**Activity**
Without the pictures, retype each line below exactly as it stands.

**Data section**
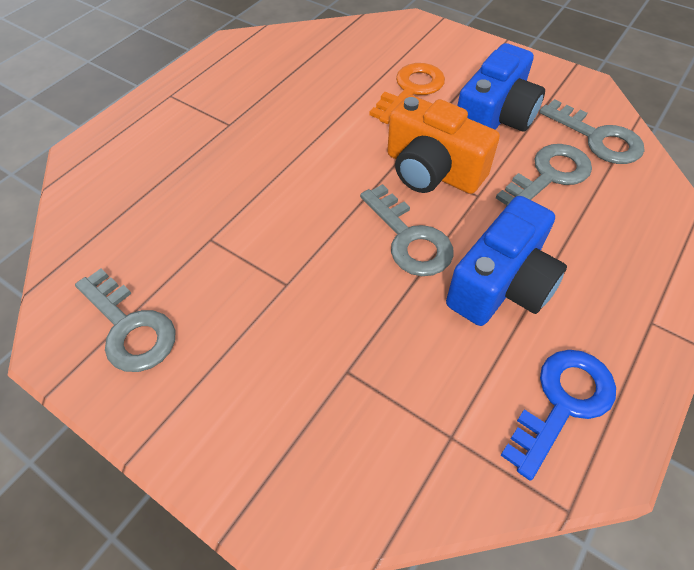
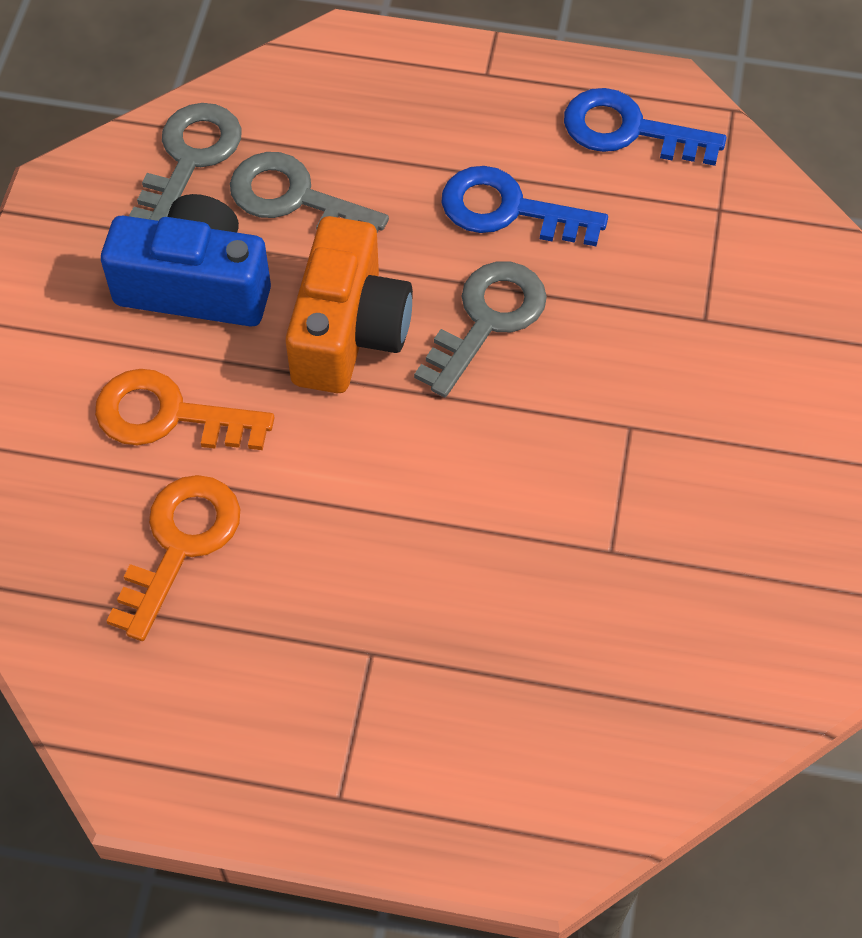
camera: 115 degrees left, 5 degrees up
(130, 327) = (788, 566): grey key -> none
(333, 78) = (180, 544): none -> orange key
(501, 284) = (508, 210): blue camera -> blue key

**Answer section**
camera: 115 degrees left, 5 degrees up
(130, 327) = (788, 566): grey key -> none
(333, 78) = (180, 544): none -> orange key
(501, 284) = (508, 210): blue camera -> blue key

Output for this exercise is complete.